**The data:**
━━━

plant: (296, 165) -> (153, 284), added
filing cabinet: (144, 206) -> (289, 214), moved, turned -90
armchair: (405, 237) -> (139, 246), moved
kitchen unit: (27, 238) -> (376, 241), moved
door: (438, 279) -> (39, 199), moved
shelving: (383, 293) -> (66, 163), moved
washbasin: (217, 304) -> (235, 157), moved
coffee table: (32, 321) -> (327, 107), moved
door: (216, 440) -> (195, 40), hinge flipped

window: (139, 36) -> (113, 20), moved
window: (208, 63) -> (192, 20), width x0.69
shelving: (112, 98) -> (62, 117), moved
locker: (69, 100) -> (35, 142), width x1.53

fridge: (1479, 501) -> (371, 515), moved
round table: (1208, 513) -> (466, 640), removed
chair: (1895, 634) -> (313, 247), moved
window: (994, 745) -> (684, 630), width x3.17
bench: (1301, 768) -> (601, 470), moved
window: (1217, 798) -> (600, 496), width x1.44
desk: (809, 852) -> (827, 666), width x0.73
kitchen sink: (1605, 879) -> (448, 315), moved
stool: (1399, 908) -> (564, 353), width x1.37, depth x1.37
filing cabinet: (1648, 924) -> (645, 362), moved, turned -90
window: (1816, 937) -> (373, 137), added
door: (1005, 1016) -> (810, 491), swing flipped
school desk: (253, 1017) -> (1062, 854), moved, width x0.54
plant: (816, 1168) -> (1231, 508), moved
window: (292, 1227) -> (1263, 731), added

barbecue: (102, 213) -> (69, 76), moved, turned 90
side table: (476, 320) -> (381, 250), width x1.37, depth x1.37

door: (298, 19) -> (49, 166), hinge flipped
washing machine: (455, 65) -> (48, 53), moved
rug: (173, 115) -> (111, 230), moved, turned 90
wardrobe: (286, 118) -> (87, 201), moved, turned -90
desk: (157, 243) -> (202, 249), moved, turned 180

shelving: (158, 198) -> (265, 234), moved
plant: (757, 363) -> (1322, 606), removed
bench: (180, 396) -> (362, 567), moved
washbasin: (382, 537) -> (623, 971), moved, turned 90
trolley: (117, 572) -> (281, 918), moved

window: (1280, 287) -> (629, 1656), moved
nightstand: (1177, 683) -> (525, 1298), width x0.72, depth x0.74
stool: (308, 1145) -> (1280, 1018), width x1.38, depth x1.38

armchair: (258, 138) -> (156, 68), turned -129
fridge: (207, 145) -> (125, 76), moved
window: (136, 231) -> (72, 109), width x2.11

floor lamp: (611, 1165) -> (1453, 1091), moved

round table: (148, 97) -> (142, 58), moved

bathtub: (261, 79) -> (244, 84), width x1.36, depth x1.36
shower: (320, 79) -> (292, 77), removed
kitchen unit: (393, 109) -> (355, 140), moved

━━━

**Work task:** From the listing above, output exactly the run of lines that starts with the line containing "bench: (180, 396) -> (362, 567), moved" and ends with the line containing "nightstand: (1177, 683)".

**Task output:**
bench: (180, 396) -> (362, 567), moved
washbasin: (382, 537) -> (623, 971), moved, turned 90
trolley: (117, 572) -> (281, 918), moved

window: (1280, 287) -> (629, 1656), moved
nightstand: (1177, 683) -> (525, 1298), width x0.72, depth x0.74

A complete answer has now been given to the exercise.